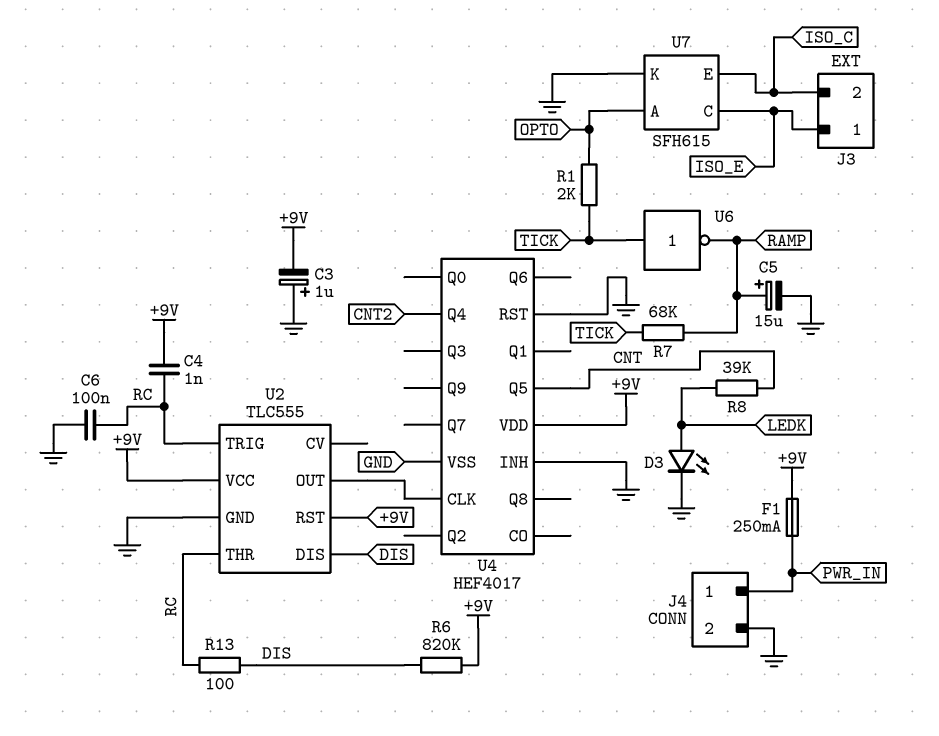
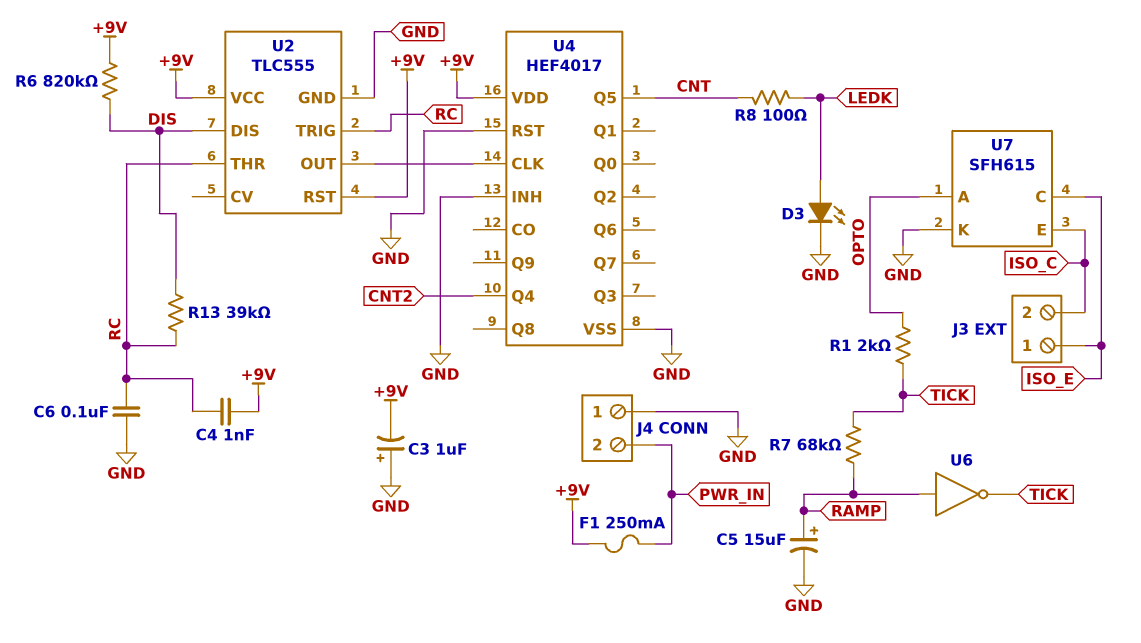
J4 pin 1: PWR_IN -> GND
J4 pin 2: GND -> PWR_IN
R8: 39k (CNT, LEDK) -> 100 (CNT, LEDK)
R13: 100 (DIS, RC) -> 39k (DIS, RC)
U6: NOT (in TICK, out RAMP) -> NOT (in RAMP, out TICK)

##############################

§ **What is required**: Repeat each line above exactly as it reads, omitting any pictures.

§ **Result for this exercise**:
J4 pin 1: PWR_IN -> GND
J4 pin 2: GND -> PWR_IN
R8: 39k (CNT, LEDK) -> 100 (CNT, LEDK)
R13: 100 (DIS, RC) -> 39k (DIS, RC)
U6: NOT (in TICK, out RAMP) -> NOT (in RAMP, out TICK)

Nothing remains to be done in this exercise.